### DATASET RECORDS ###

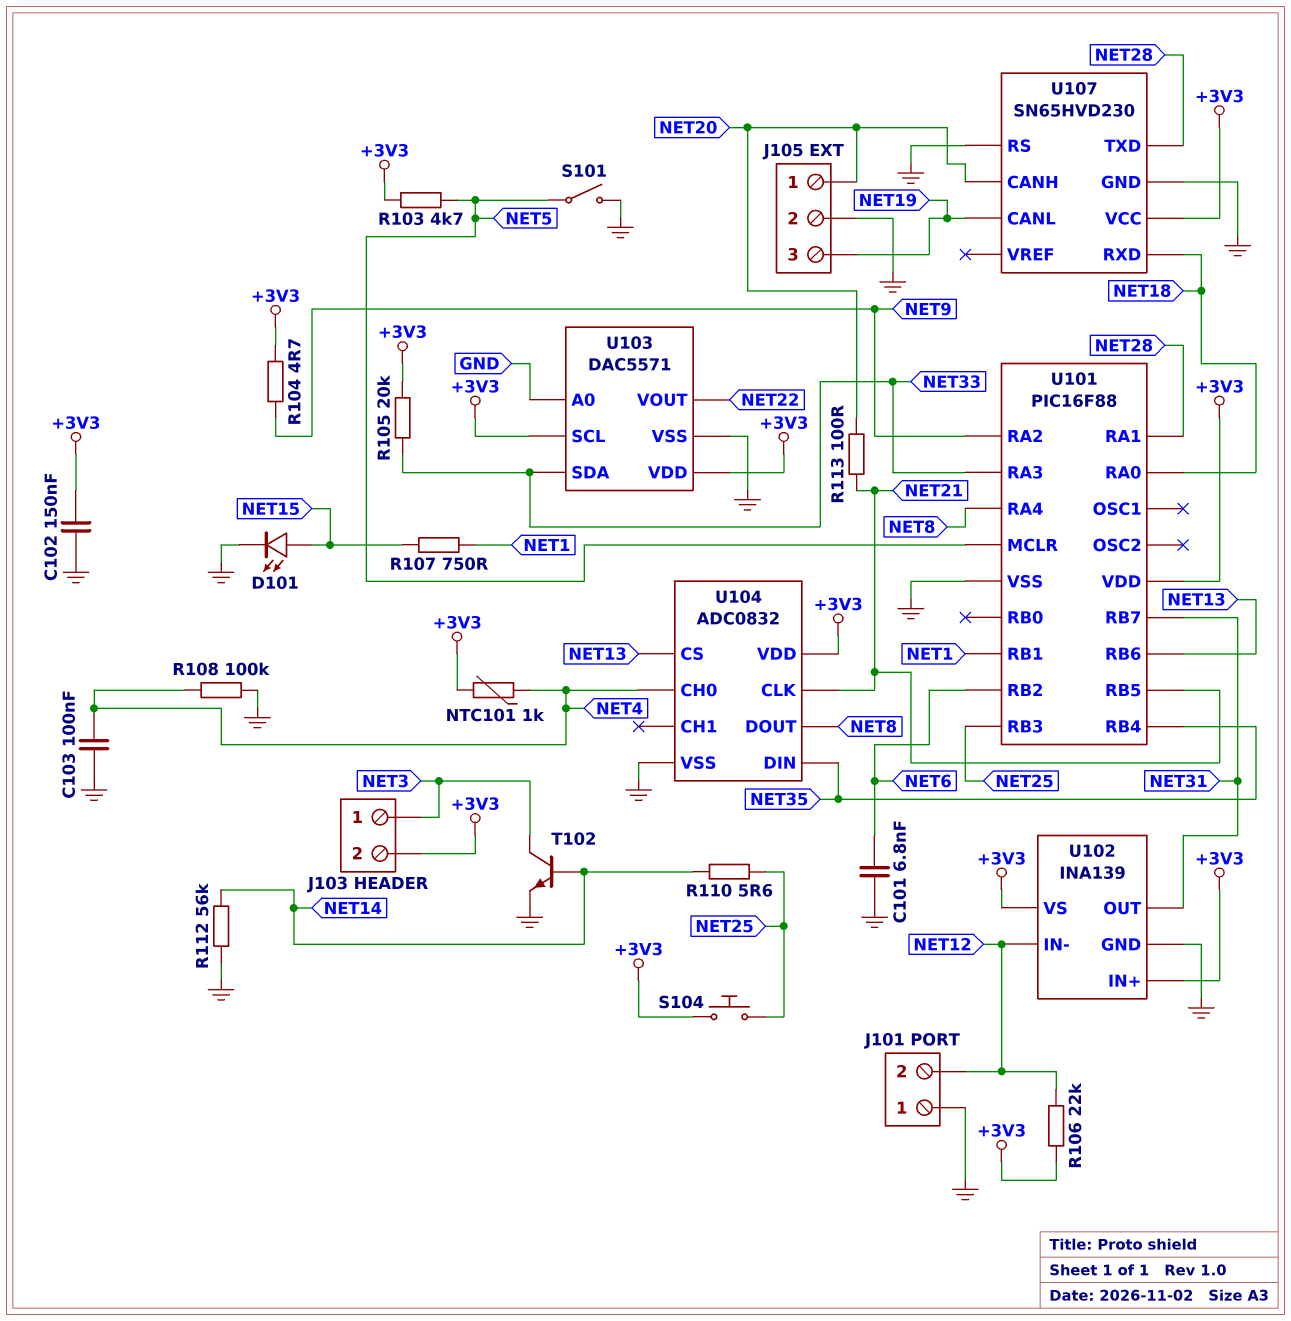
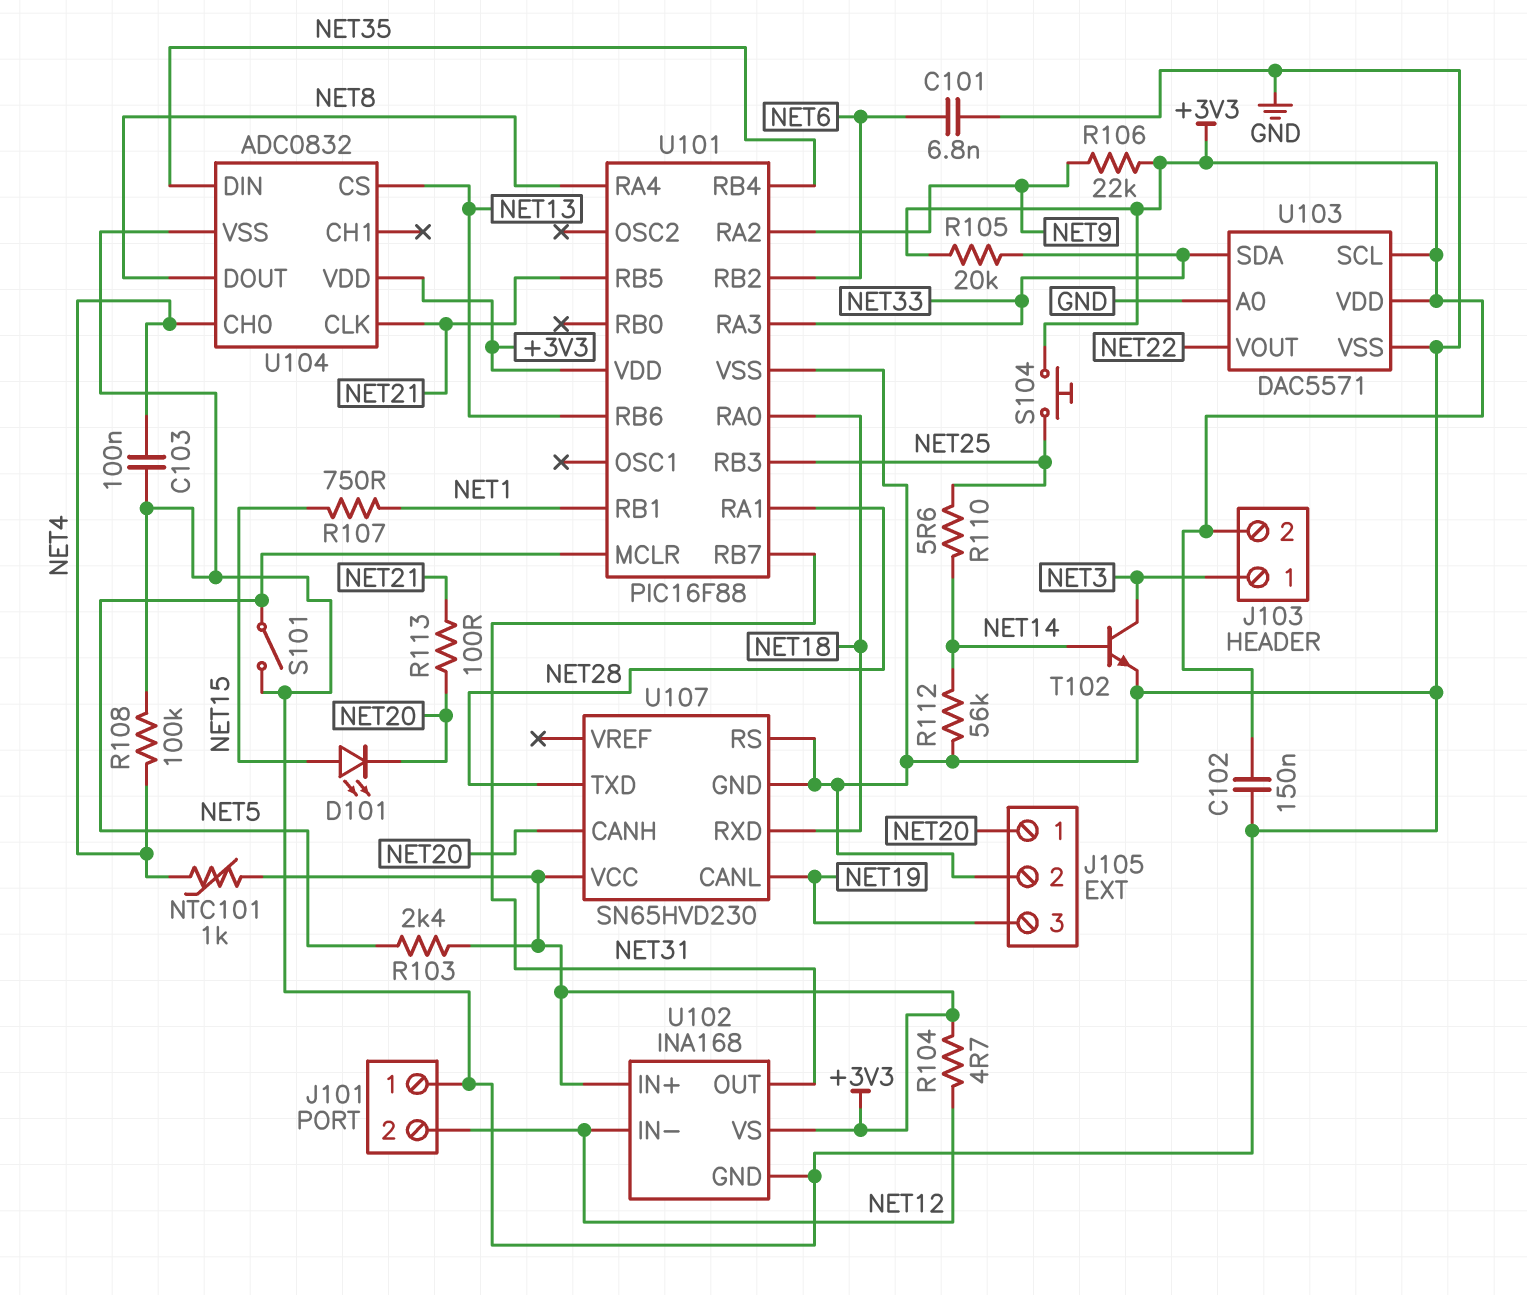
D101: LED (A NET15, K GND) -> LED (A NET15, K NET20)
R103: 4.7k (+3V3, NET5) -> 2.4k (+3V3, NET5)
R104: 4.7 (+3V3, NET9) -> 4.7 (+3V3, NET12)
R106: 22k (+3V3, NET12) -> 22k (+3V3, NET9)
U102: INA139 -> INA168

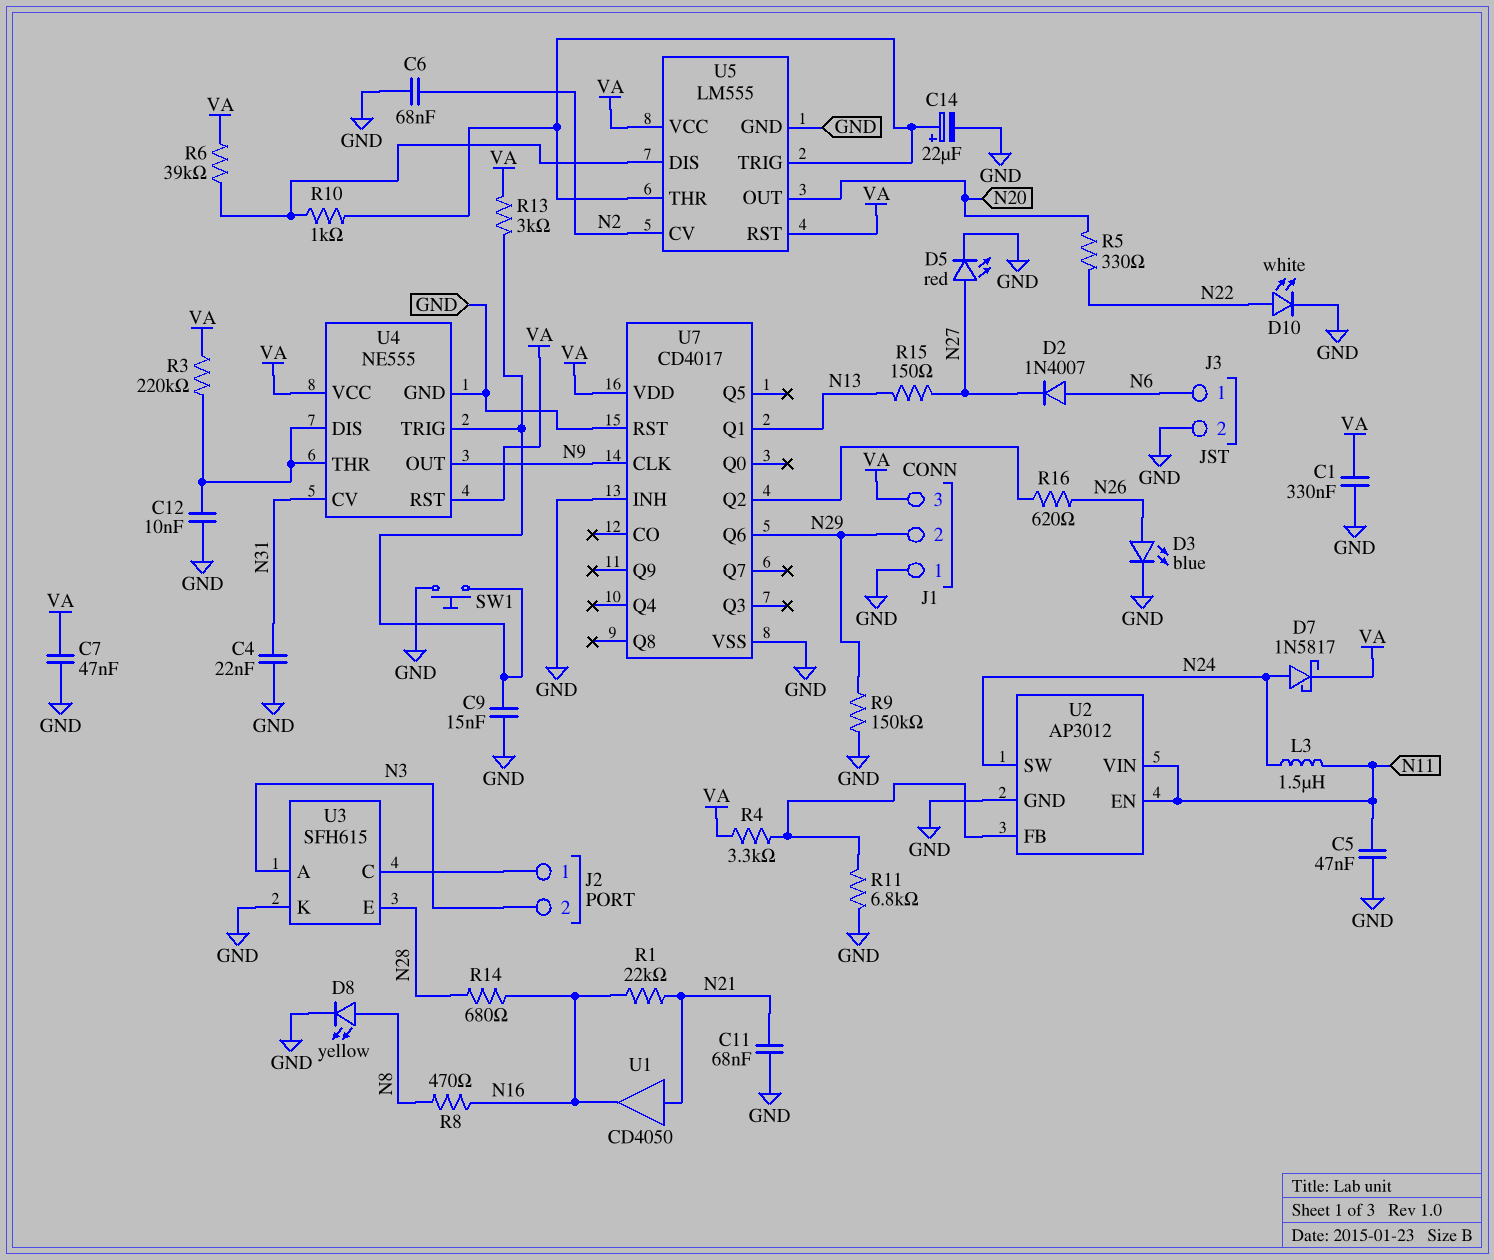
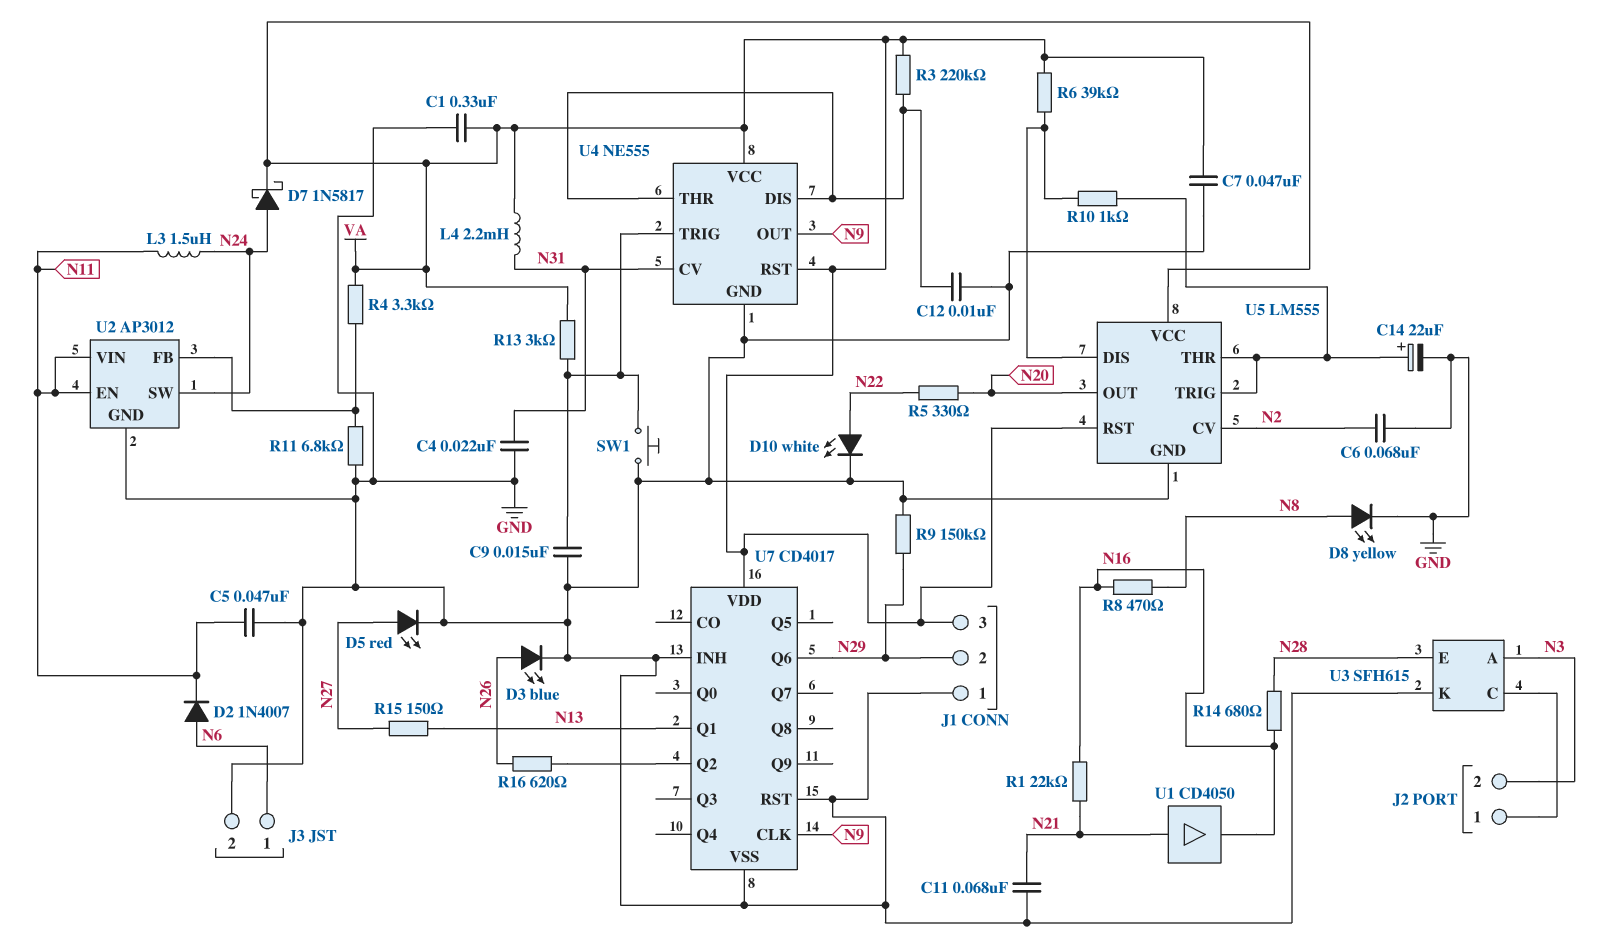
D2: diode 1N4007 (A N6, K N27) -> diode 1N4007 (A N6, K N11)
L4: none -> 2.2mH (N31, VA)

###

* TRY IT
An exact copy of the records above is required, leaving out the pictures.

* ANSWER TO THIS EXERCISE
D101: LED (A NET15, K GND) -> LED (A NET15, K NET20)
R103: 4.7k (+3V3, NET5) -> 2.4k (+3V3, NET5)
R104: 4.7 (+3V3, NET9) -> 4.7 (+3V3, NET12)
R106: 22k (+3V3, NET12) -> 22k (+3V3, NET9)
U102: INA139 -> INA168

D2: diode 1N4007 (A N6, K N27) -> diode 1N4007 (A N6, K N11)
L4: none -> 2.2mH (N31, VA)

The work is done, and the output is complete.